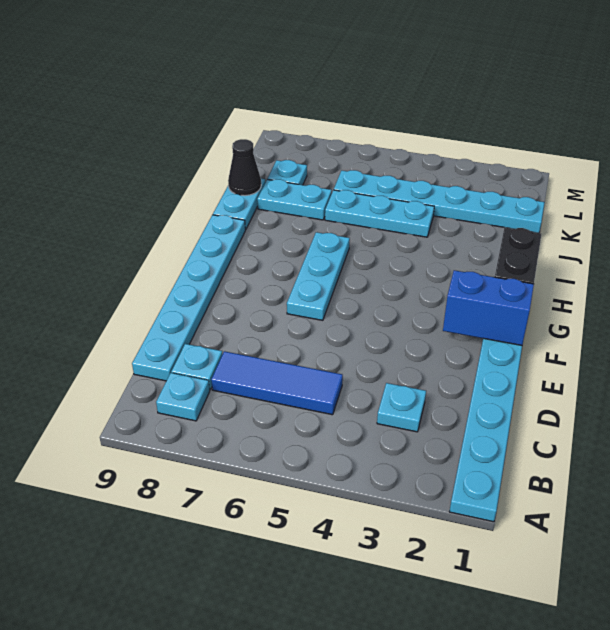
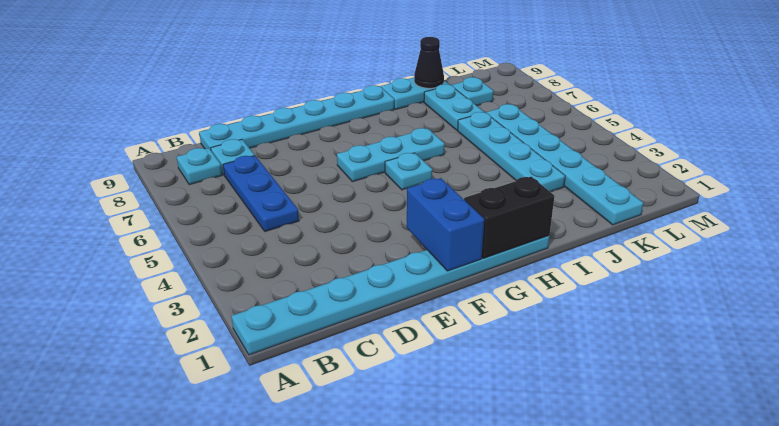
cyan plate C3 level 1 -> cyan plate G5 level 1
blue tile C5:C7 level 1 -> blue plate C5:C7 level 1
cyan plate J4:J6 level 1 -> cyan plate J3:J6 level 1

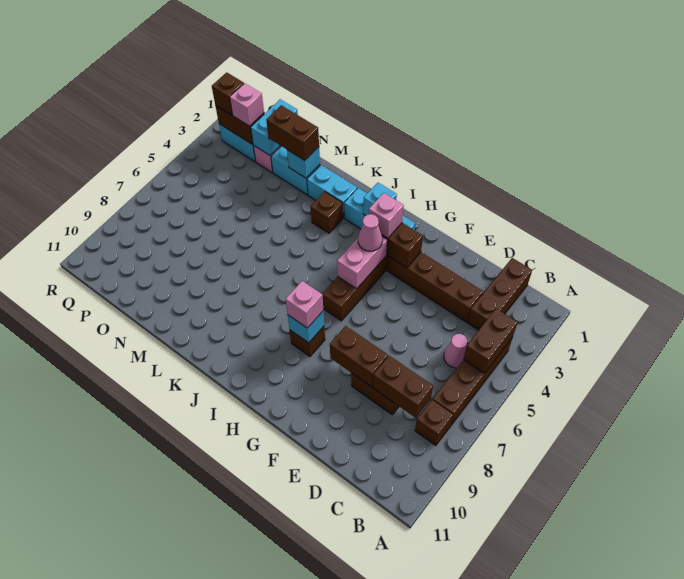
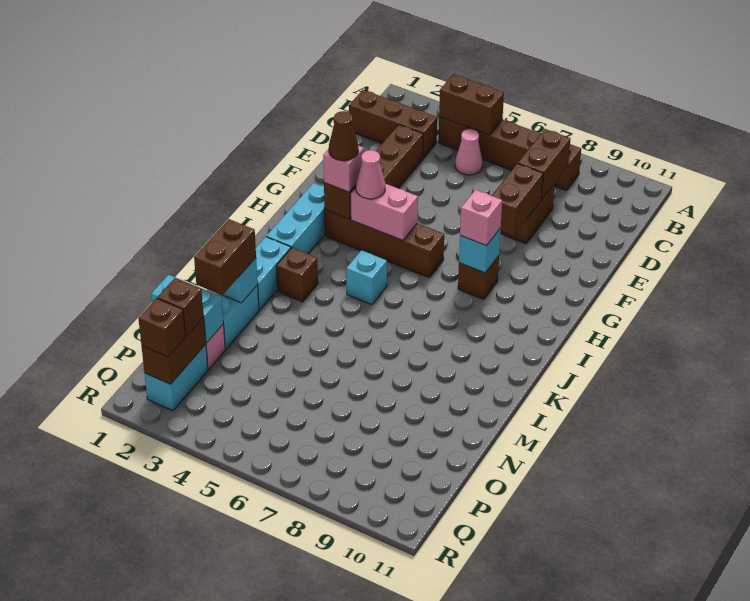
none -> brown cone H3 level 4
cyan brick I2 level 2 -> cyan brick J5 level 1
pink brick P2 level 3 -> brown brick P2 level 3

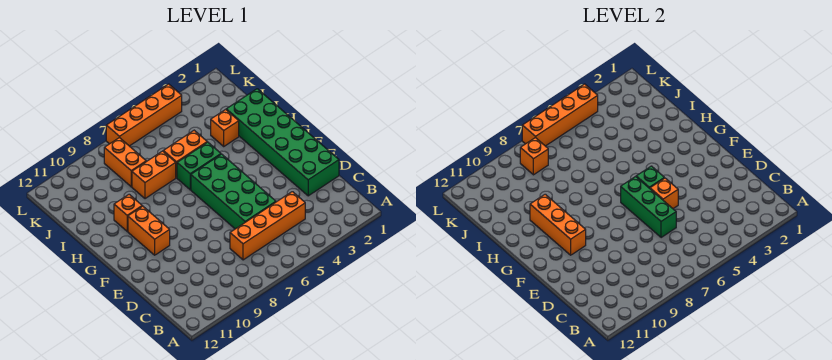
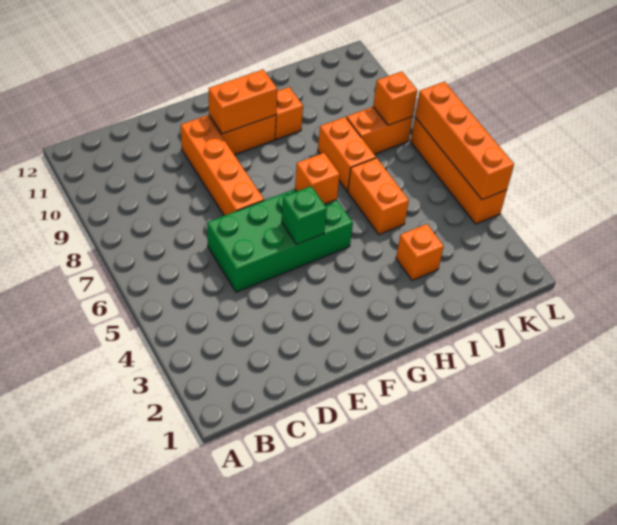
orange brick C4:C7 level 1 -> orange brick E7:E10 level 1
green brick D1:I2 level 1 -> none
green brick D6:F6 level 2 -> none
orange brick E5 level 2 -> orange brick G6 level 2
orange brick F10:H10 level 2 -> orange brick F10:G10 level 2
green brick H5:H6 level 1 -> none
· · · · ·
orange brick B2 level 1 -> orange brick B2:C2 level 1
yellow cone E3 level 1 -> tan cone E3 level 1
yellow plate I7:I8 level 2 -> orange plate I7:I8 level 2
· · · · ·
*WHAT IS BEING ASKED:* With the pictures removed from your copy, retype the lines above from the one that contains "pink brick P2" through the one that contains "green brick H5:H6 level 1 -> none", exactly.

*WRITTEN RESPONSE:*
pink brick P2 level 3 -> brown brick P2 level 3

orange brick C4:C7 level 1 -> orange brick E7:E10 level 1
green brick D1:I2 level 1 -> none
green brick D6:F6 level 2 -> none
orange brick E5 level 2 -> orange brick G6 level 2
orange brick F10:H10 level 2 -> orange brick F10:G10 level 2
green brick H5:H6 level 1 -> none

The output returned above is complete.